▶ [ABOUT THIS TASK]:
From the entries below, gather every line containing the string "move".

▶ [DATA LISTING]:
=== Begin Enclosure ===
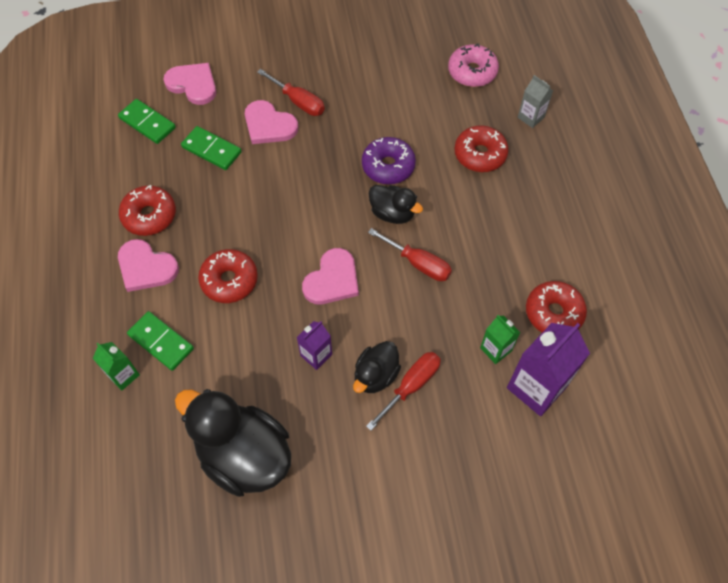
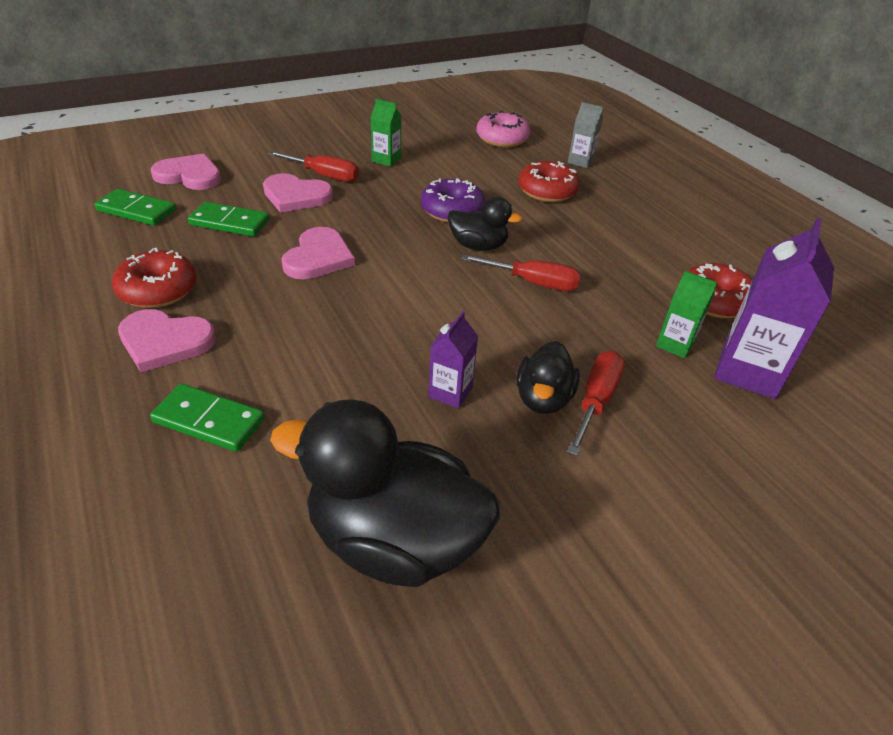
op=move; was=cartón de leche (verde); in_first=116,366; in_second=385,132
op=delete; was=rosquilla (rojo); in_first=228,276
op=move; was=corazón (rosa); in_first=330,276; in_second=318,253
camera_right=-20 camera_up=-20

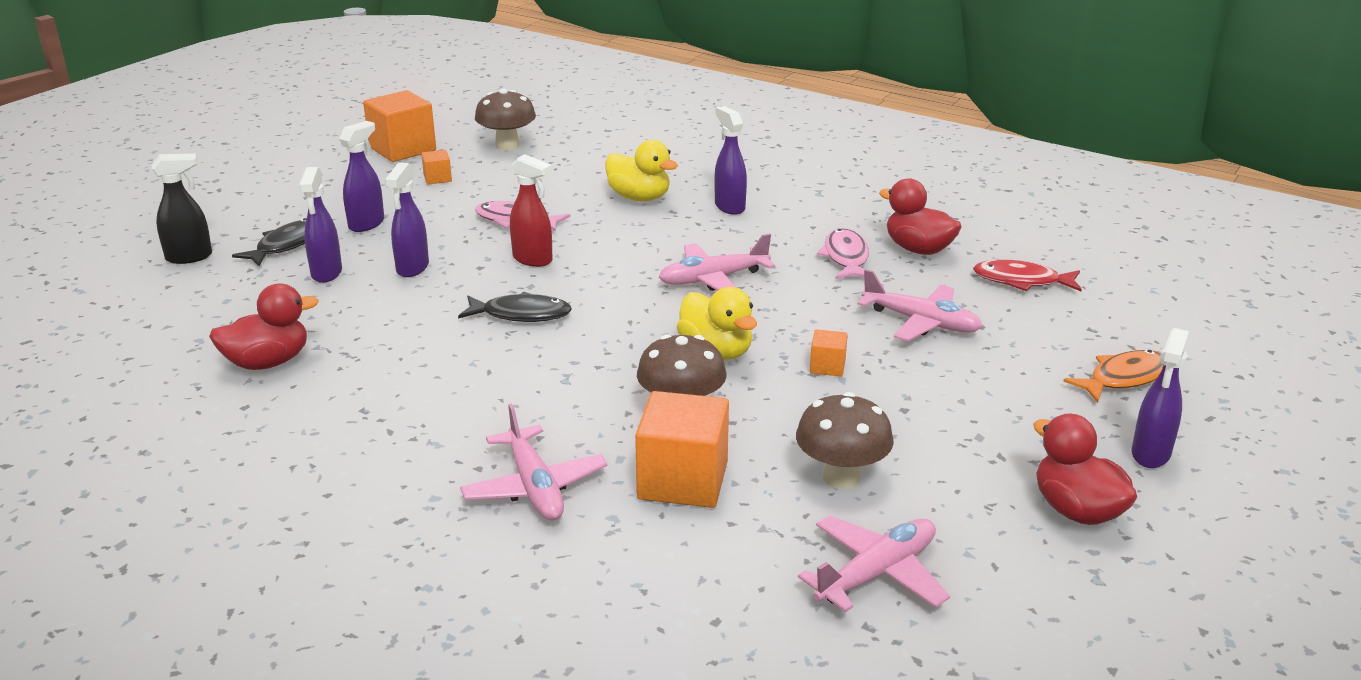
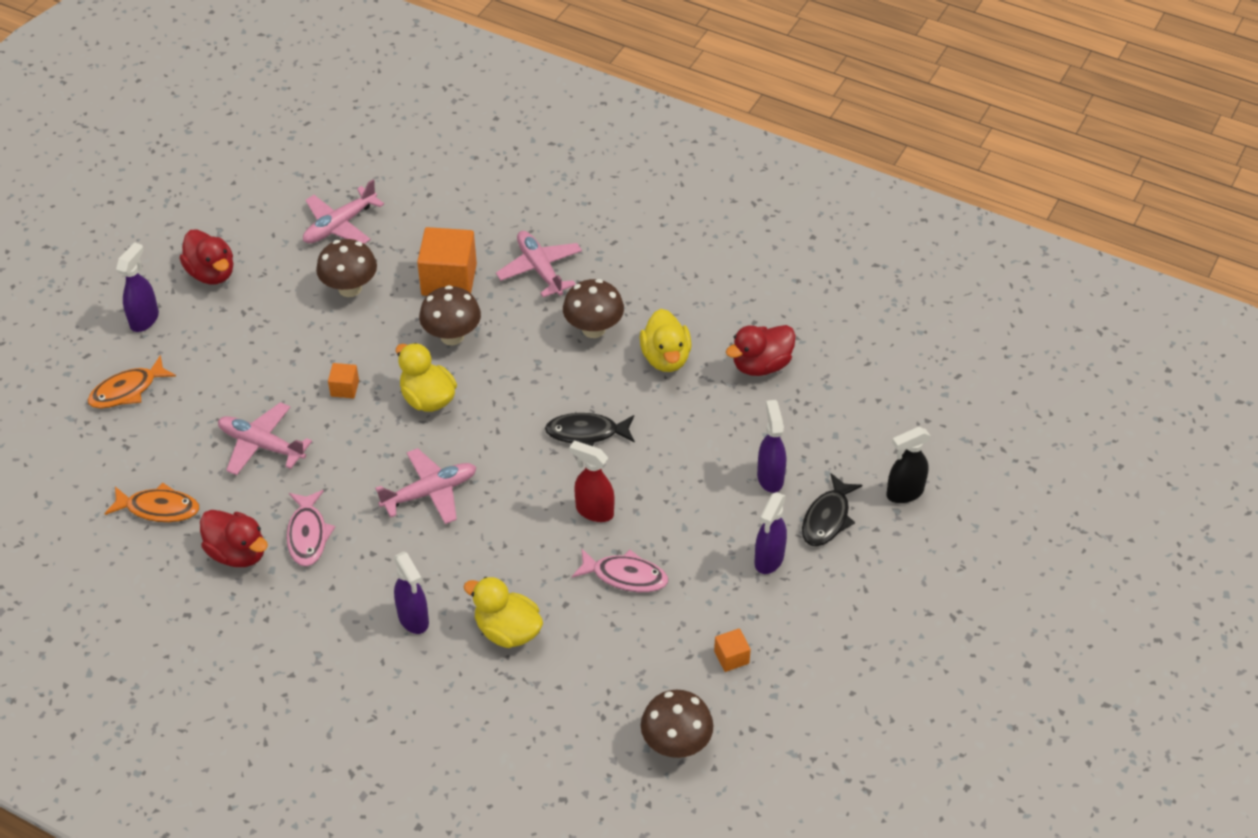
op=delete; was=cubo (naranja); in_first=399,126
op=delete; was=pulverizador (morado); in_first=407,219
op=recolor; was=pez (rojo); now=pez (naranja); in_first=1027,275; in_second=152,502
op=insert; now=seta (marrón); in_second=593,308
op=insert; now=pato (amarillo); in_second=665,340
camera_right=175 camera_up=20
=== End Enclosure ===
▶ [OUTPUT BELOW]:
op=move; was=cartón de leche (verde); in_first=116,366; in_second=385,132
op=move; was=corazón (rosa); in_first=330,276; in_second=318,253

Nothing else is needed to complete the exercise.